→ **TASK INSTRUCTIONS**: Write out, word for word, every line in the data below from the one containing "RTC3 pin SQW: RX -> D5" to the one containing "KEYS3 pin K1: D21 -> TX2", both of them included.

Structured diff data
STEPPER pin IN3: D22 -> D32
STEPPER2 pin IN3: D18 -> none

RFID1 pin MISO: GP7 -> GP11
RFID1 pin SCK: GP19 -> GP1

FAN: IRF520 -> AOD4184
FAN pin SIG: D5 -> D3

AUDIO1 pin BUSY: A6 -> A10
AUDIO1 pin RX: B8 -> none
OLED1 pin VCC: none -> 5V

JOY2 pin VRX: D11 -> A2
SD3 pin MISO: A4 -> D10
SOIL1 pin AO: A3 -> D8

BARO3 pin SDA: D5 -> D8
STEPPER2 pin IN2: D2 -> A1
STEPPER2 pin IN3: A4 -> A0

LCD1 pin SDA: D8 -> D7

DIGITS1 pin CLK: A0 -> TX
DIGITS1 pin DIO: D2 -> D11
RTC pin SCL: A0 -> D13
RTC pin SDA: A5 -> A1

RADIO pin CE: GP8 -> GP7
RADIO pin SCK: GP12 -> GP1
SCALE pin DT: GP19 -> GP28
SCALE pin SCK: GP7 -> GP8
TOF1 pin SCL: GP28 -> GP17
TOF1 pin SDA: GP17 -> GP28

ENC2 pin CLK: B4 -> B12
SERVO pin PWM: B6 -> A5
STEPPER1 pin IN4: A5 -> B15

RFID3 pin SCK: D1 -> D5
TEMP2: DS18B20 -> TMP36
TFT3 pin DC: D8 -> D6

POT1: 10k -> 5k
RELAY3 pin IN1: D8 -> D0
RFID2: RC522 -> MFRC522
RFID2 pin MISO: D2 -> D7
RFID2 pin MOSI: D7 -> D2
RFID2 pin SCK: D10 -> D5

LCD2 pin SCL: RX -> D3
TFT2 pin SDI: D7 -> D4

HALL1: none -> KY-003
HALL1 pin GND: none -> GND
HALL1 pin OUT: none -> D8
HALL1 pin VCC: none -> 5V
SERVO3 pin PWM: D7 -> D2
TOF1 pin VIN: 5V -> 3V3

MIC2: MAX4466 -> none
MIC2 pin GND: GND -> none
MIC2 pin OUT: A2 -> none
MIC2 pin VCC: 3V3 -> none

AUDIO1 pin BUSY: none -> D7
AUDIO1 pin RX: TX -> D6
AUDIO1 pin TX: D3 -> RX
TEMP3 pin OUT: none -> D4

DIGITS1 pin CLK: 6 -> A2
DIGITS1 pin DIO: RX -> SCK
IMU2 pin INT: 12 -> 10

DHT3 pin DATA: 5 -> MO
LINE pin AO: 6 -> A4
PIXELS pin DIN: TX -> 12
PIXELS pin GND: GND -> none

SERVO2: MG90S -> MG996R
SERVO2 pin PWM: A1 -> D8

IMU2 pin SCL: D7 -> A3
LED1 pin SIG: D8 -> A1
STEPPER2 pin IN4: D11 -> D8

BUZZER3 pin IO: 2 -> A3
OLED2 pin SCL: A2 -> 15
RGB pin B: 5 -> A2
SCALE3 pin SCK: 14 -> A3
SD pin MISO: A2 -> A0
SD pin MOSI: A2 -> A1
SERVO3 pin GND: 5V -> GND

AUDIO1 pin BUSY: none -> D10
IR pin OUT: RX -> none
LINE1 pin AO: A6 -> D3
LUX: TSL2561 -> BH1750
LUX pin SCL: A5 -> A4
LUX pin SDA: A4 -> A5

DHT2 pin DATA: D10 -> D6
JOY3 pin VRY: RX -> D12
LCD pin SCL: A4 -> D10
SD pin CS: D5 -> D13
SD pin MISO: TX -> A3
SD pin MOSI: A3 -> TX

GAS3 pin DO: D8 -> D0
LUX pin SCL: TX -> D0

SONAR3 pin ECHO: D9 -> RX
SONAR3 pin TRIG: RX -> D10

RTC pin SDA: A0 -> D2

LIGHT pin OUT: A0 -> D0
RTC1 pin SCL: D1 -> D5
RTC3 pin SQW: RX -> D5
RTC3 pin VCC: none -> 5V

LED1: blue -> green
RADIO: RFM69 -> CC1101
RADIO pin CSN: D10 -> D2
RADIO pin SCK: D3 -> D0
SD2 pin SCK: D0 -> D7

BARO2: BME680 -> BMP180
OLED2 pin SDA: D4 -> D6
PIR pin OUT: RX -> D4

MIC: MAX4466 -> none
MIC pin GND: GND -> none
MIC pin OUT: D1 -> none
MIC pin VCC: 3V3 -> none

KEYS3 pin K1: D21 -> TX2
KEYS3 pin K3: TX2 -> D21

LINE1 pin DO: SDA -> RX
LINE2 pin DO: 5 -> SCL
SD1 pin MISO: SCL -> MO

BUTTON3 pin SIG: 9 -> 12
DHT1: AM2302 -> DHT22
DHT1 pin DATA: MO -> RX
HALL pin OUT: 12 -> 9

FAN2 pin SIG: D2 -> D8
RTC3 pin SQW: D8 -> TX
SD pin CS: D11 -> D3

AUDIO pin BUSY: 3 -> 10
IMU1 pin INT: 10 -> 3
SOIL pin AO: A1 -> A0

→ **OUTPUT OF THE TASK**:
RTC3 pin SQW: RX -> D5
RTC3 pin VCC: none -> 5V

LED1: blue -> green
RADIO: RFM69 -> CC1101
RADIO pin CSN: D10 -> D2
RADIO pin SCK: D3 -> D0
SD2 pin SCK: D0 -> D7

BARO2: BME680 -> BMP180
OLED2 pin SDA: D4 -> D6
PIR pin OUT: RX -> D4

MIC: MAX4466 -> none
MIC pin GND: GND -> none
MIC pin OUT: D1 -> none
MIC pin VCC: 3V3 -> none

KEYS3 pin K1: D21 -> TX2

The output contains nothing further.